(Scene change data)
------------------------------------------------------------------------
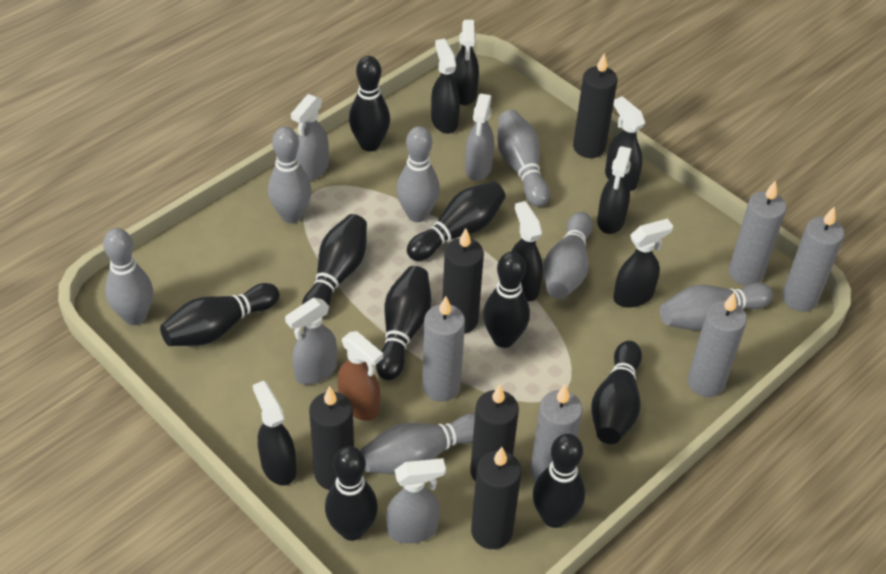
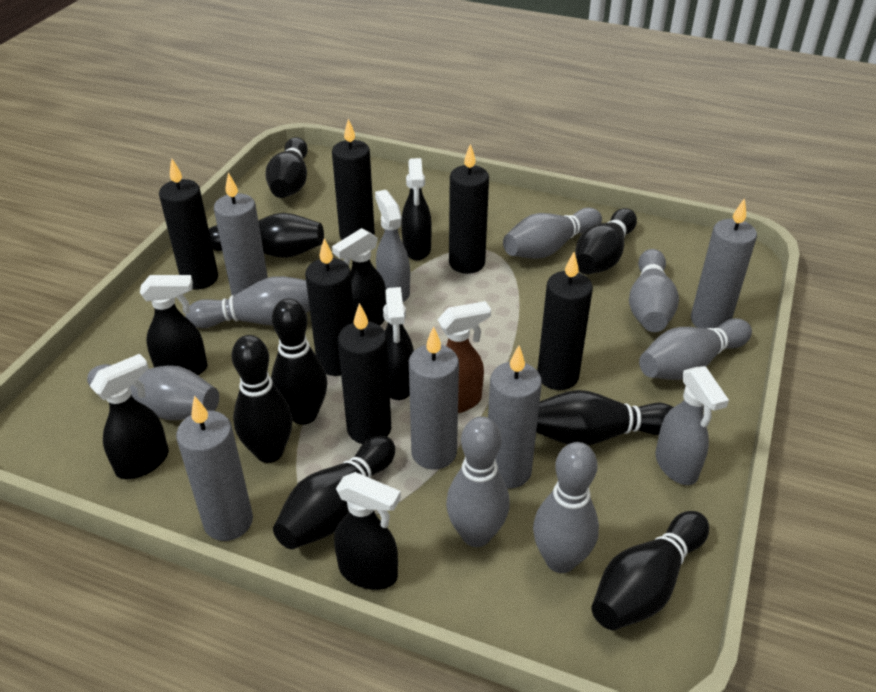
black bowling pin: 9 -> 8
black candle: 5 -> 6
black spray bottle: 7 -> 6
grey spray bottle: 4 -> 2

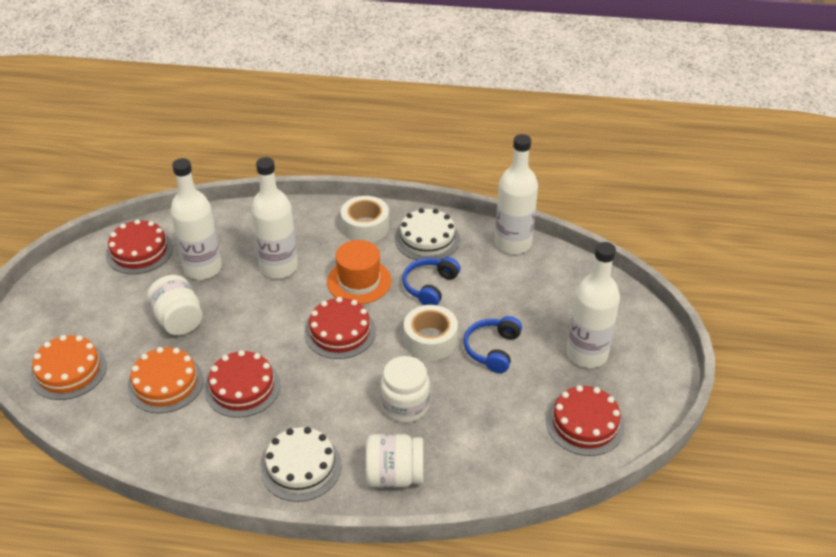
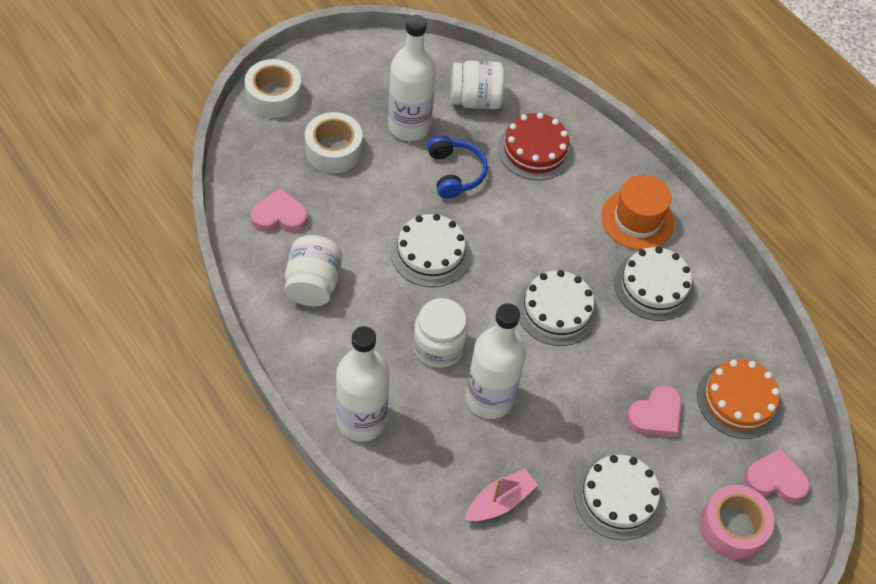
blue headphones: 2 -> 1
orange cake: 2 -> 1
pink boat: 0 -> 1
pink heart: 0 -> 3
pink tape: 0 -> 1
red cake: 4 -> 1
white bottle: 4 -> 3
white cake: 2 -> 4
------------------------------------------------------------------------
▶ **Required work**
Give again exactly the lines from the one holding "black candle: 5 -> 6" to the final line of the records, both ends included; any pictures stay out.

▶ **Solution for this problem**
black candle: 5 -> 6
black spray bottle: 7 -> 6
grey spray bottle: 4 -> 2

blue headphones: 2 -> 1
orange cake: 2 -> 1
pink boat: 0 -> 1
pink heart: 0 -> 3
pink tape: 0 -> 1
red cake: 4 -> 1
white bottle: 4 -> 3
white cake: 2 -> 4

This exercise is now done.